Records provided:
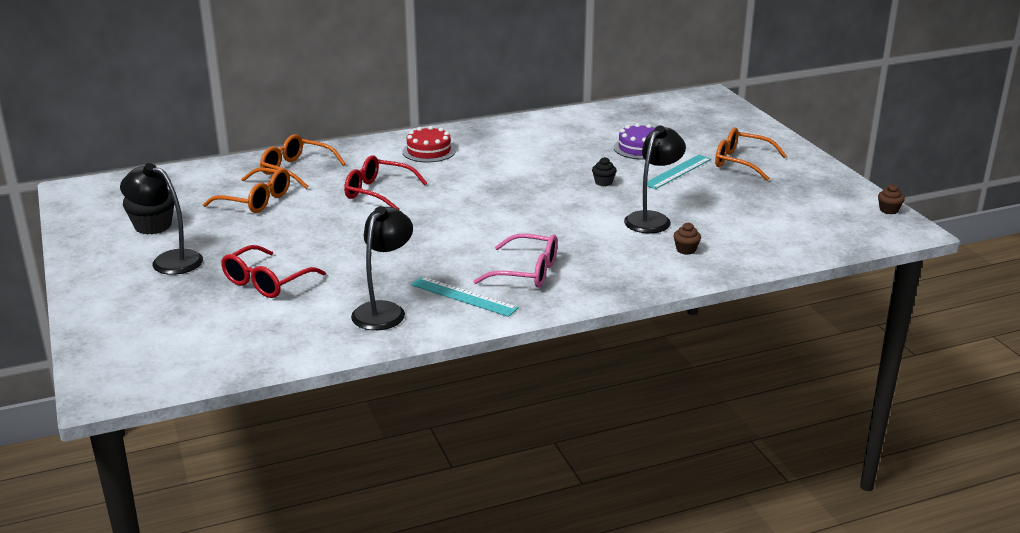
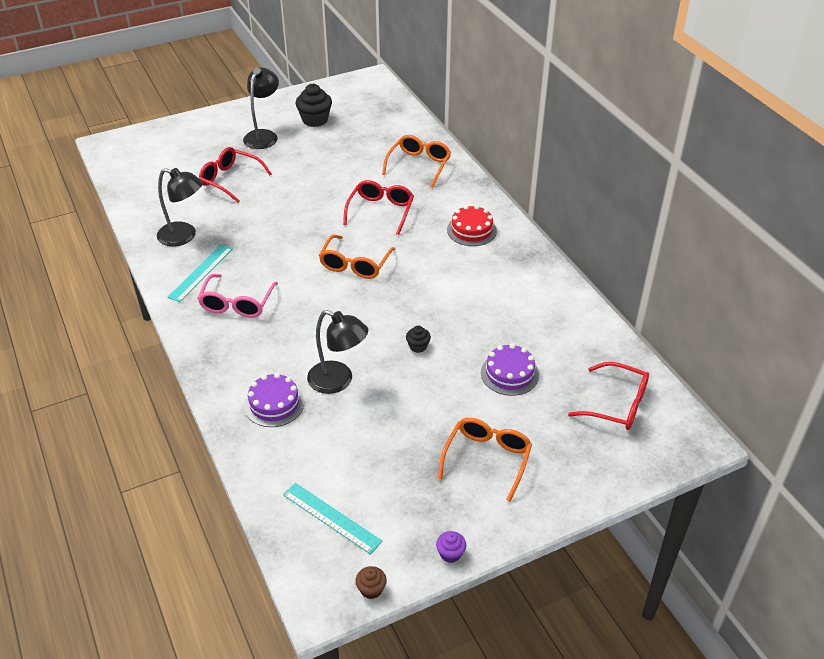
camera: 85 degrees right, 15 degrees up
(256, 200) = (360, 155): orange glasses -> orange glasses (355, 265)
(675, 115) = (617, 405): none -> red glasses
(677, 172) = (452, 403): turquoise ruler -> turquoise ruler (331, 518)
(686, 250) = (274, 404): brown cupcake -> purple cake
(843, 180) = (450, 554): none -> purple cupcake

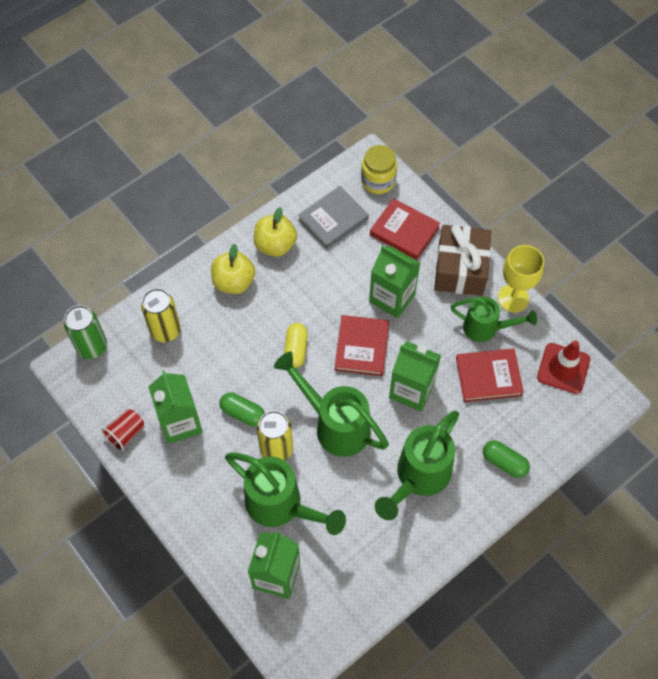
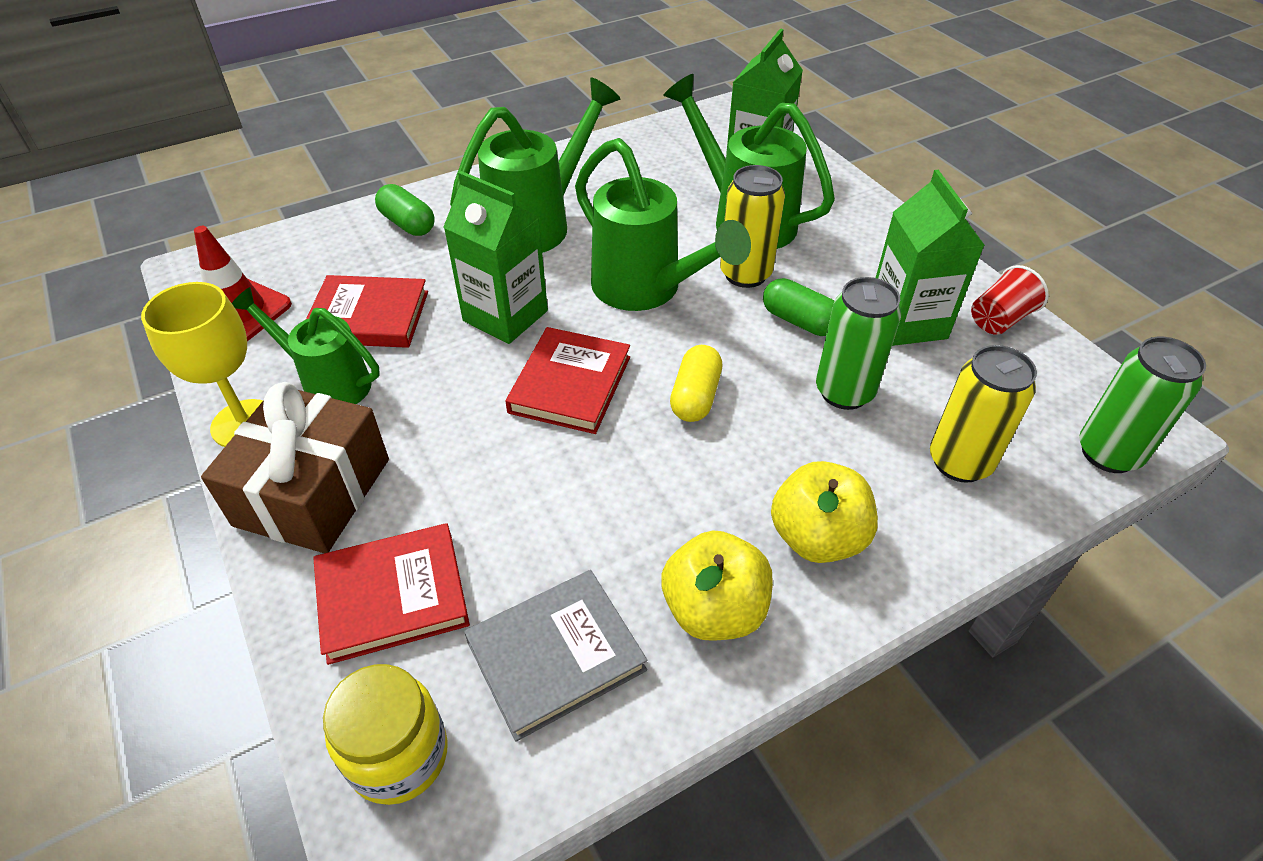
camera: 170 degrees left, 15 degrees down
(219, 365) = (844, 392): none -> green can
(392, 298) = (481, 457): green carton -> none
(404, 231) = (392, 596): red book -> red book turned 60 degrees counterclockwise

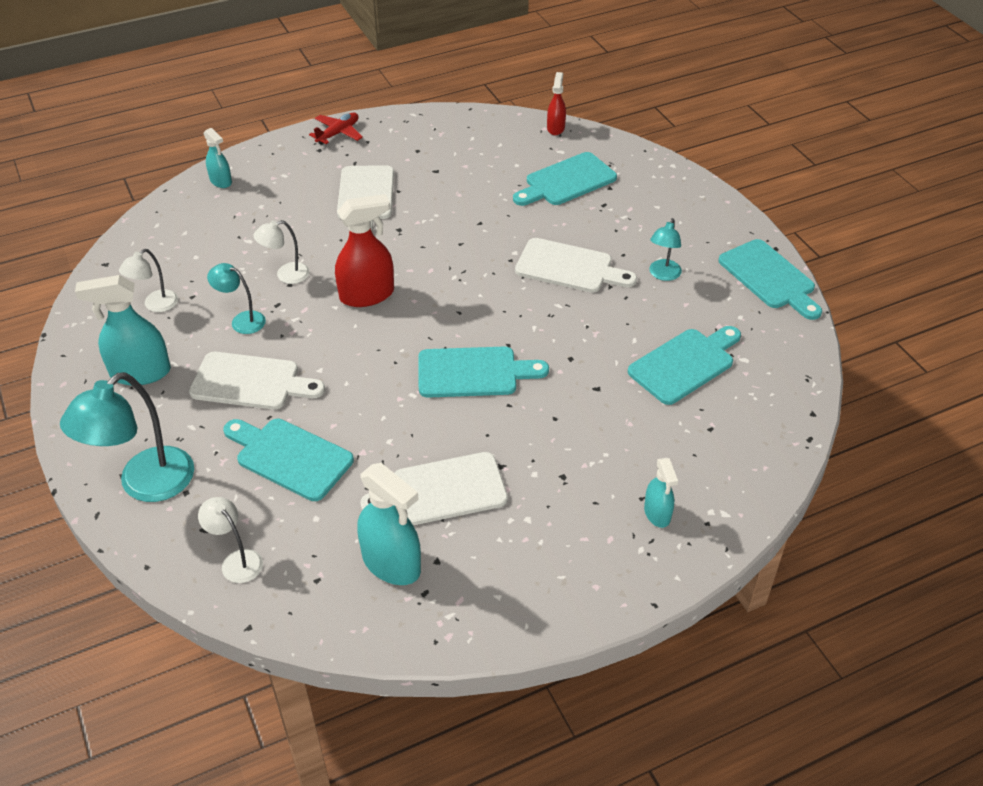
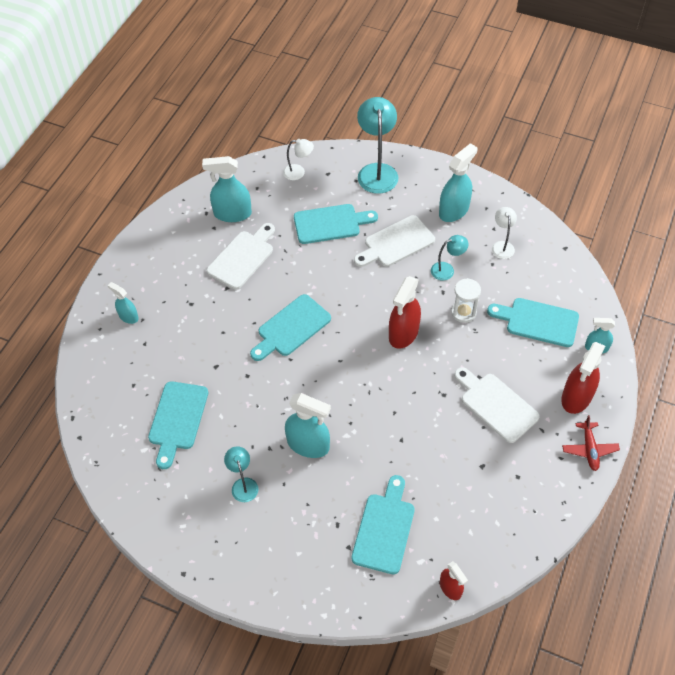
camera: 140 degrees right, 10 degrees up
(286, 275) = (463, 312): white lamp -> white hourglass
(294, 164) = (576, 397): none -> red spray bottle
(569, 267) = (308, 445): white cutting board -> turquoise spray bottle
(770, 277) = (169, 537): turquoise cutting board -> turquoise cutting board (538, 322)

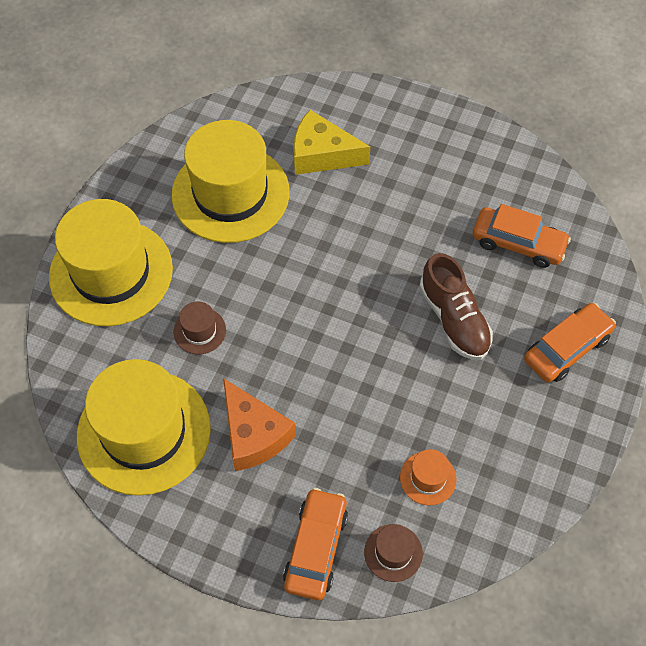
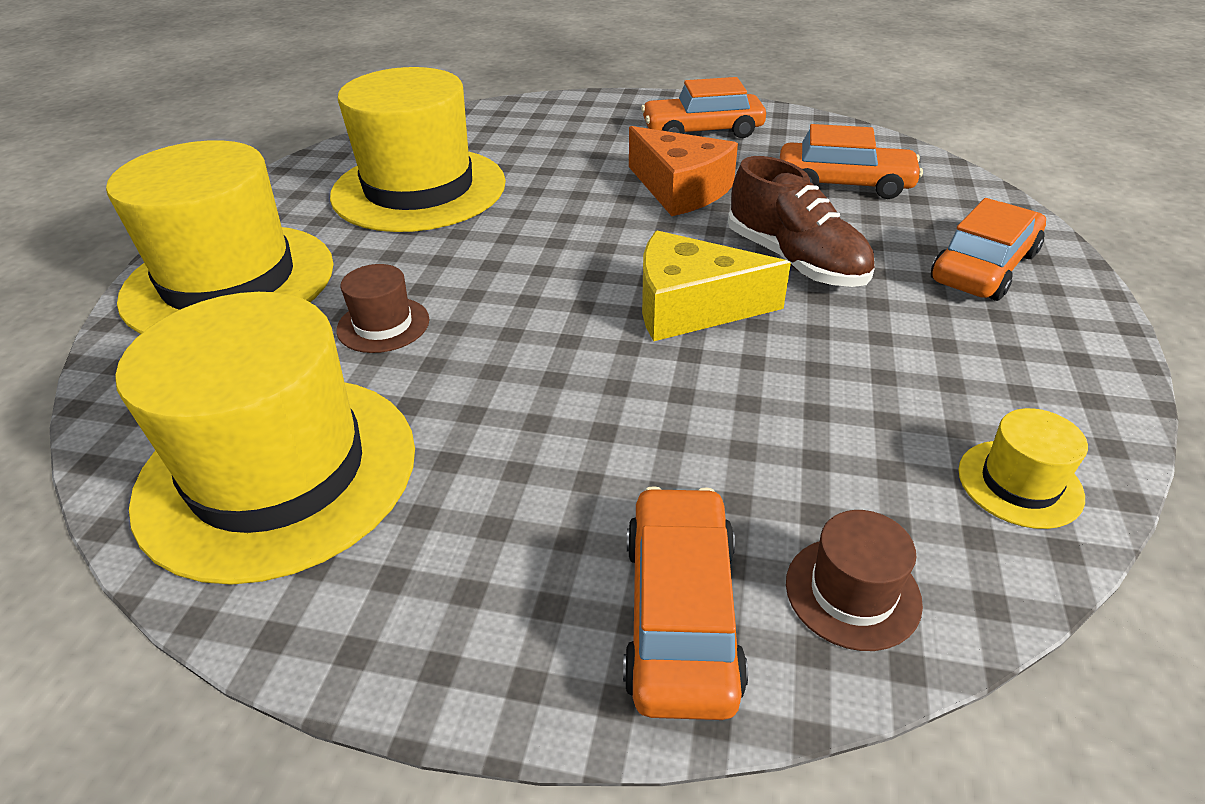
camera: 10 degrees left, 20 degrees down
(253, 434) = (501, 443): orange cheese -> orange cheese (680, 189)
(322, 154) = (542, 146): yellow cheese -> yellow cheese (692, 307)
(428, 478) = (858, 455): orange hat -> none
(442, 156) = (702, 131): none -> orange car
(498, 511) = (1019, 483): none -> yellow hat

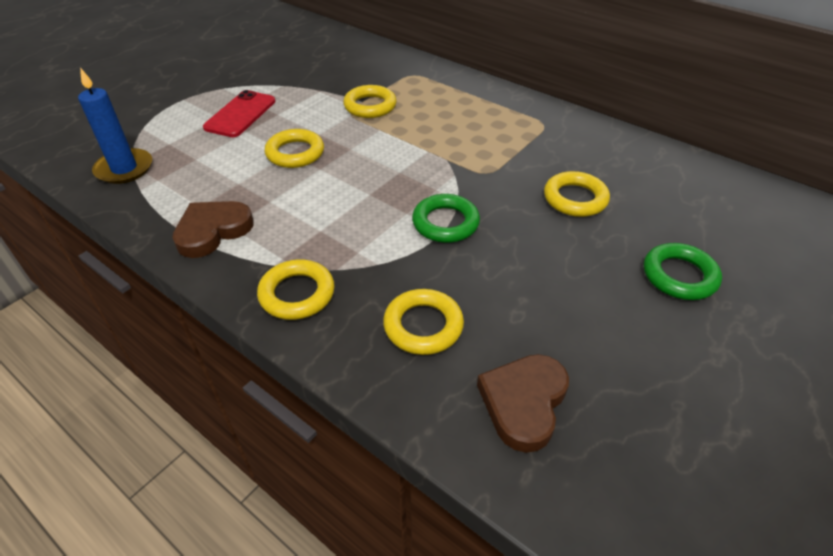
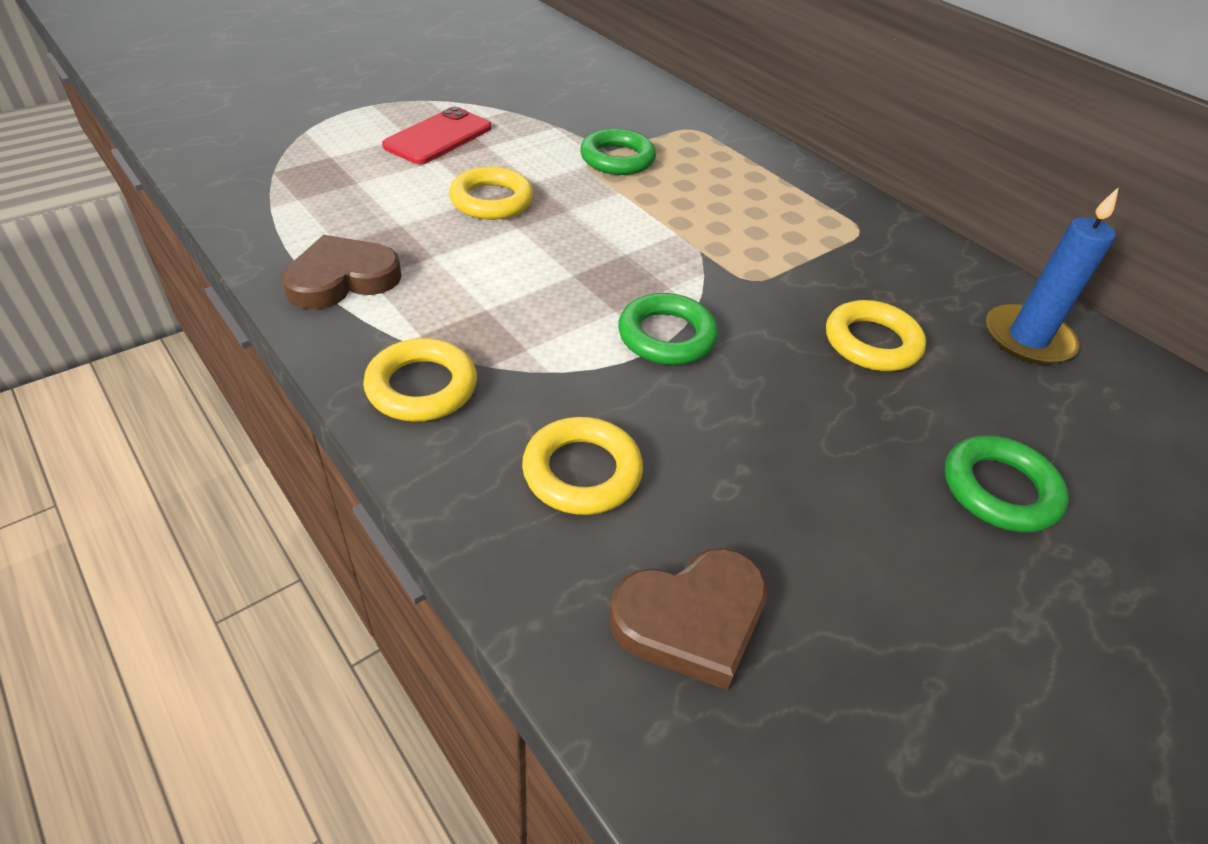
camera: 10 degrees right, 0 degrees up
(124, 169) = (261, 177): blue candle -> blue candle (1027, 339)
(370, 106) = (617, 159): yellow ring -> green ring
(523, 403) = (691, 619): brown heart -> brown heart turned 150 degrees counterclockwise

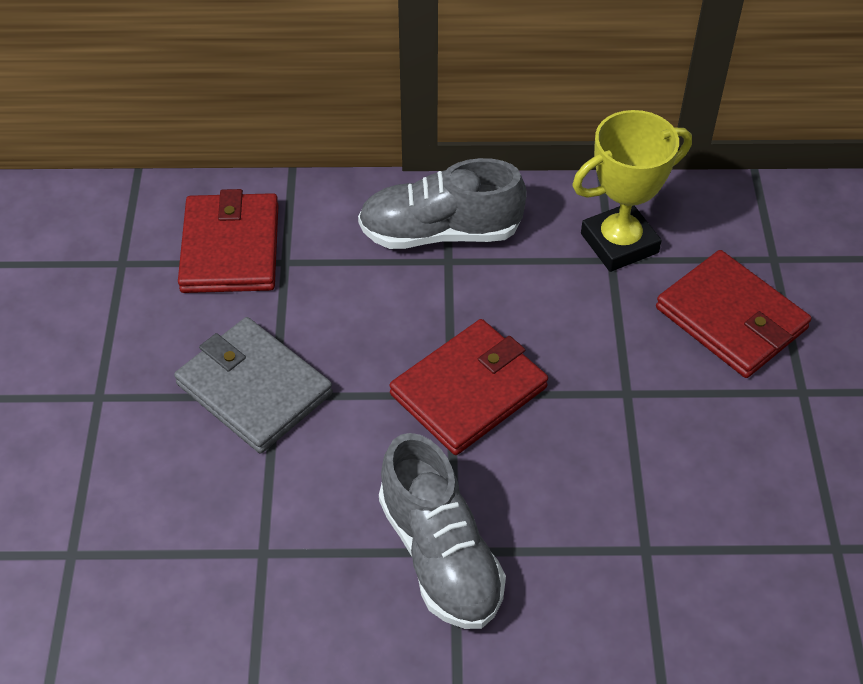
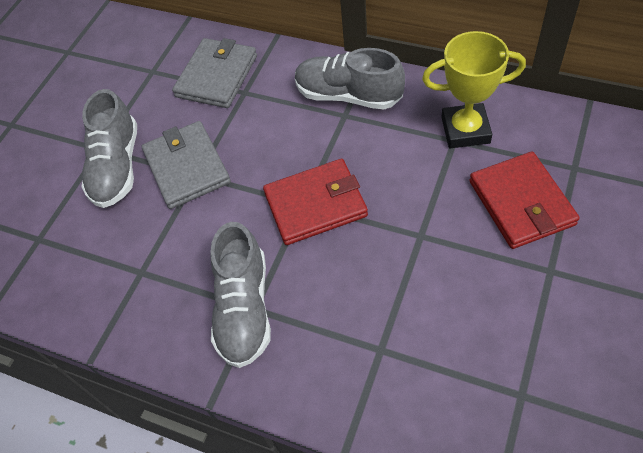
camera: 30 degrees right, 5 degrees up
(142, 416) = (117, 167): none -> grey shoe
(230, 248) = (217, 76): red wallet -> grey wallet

The problem:
Going through the listing above, please work out how many lines contain the word "turned", and give the number alone.

The answer:
2